_Brief_
Your task is to output, without alteration, each line from the one containing "old: red car" through the final line of the records below.

_Information given_
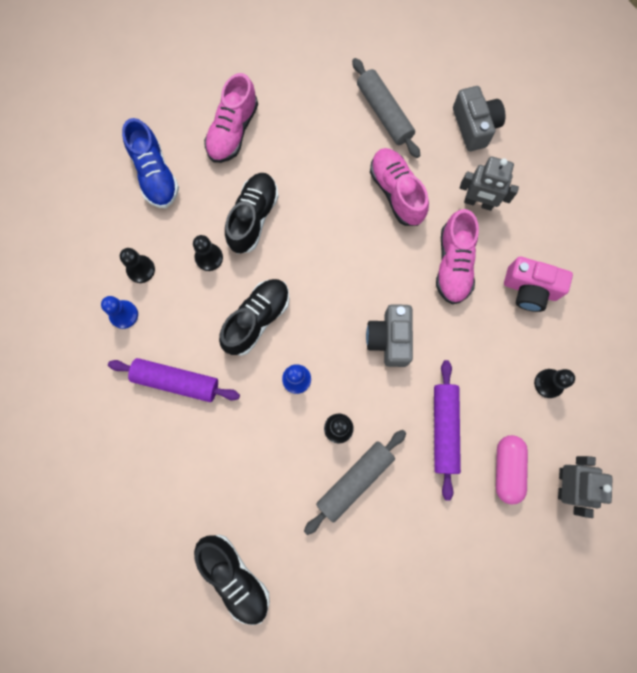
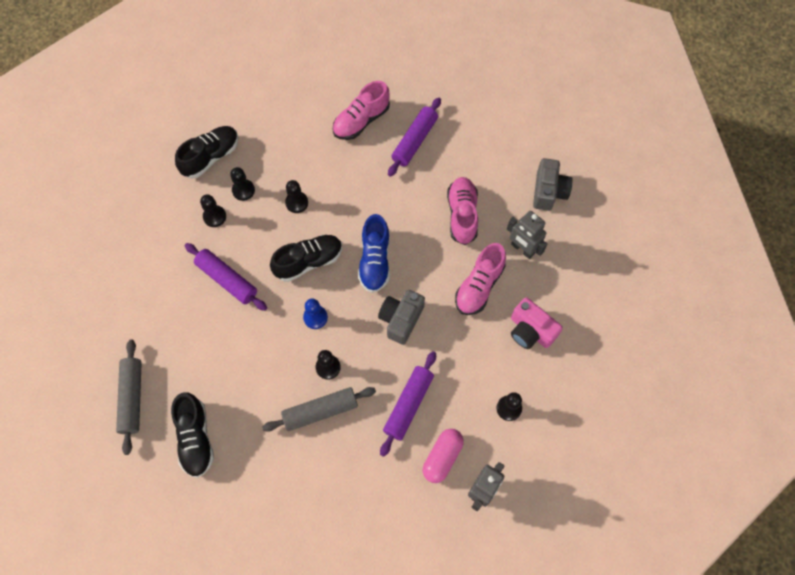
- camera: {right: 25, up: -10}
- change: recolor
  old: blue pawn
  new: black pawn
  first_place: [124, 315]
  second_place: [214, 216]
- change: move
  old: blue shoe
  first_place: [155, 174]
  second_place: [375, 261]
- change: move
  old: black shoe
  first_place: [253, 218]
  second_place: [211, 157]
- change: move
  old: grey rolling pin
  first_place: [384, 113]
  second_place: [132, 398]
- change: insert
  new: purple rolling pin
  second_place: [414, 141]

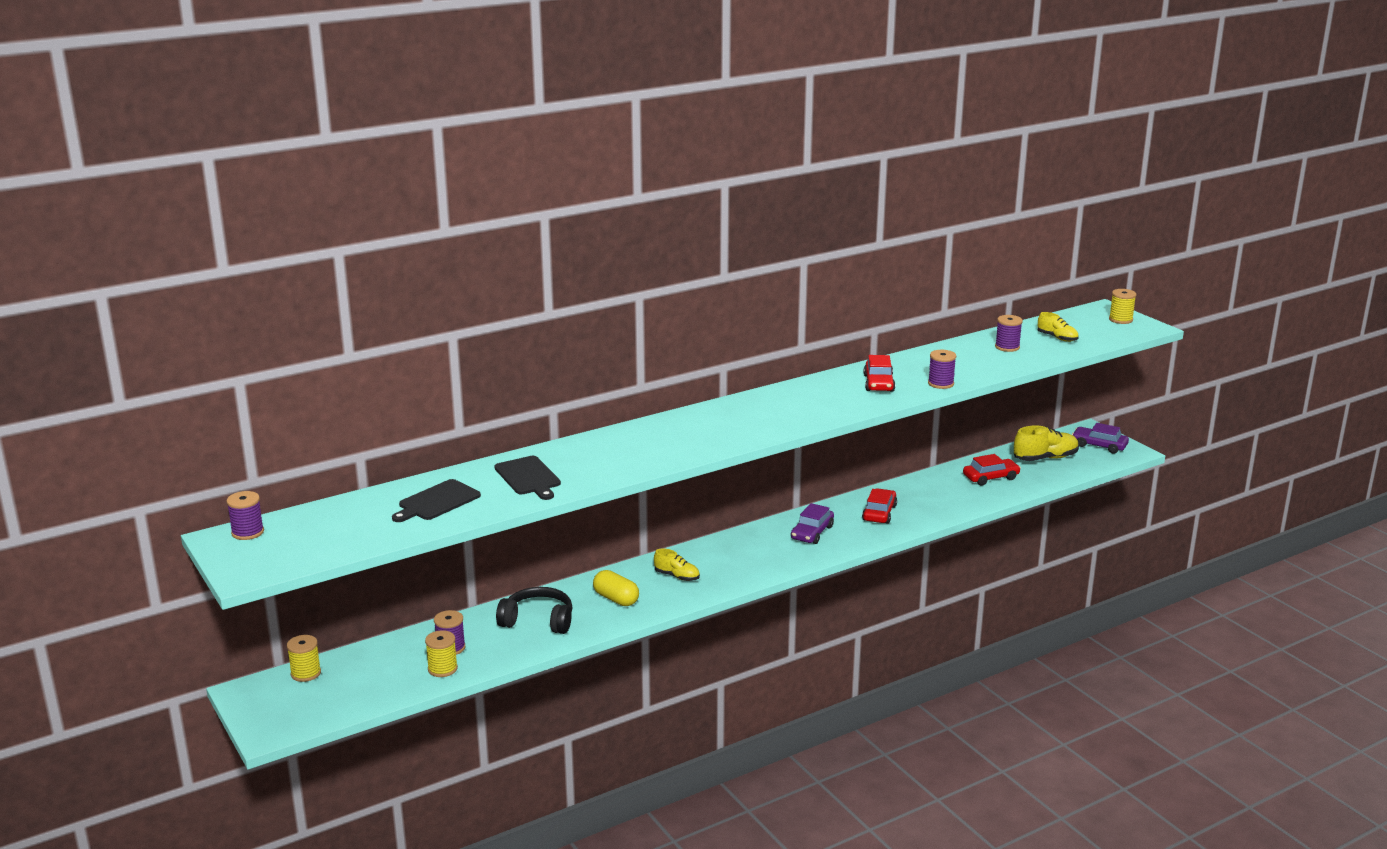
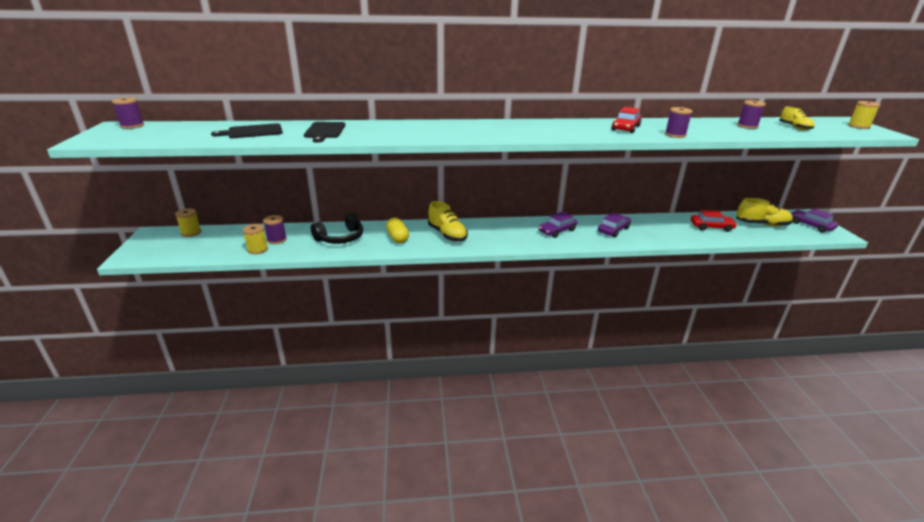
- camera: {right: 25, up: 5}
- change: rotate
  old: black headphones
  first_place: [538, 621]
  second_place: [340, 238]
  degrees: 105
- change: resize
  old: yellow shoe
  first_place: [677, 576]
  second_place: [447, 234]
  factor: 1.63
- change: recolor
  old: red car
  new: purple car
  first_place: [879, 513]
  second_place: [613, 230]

_Reply to the task_
  old: red car
  new: purple car
  first_place: [879, 513]
  second_place: [613, 230]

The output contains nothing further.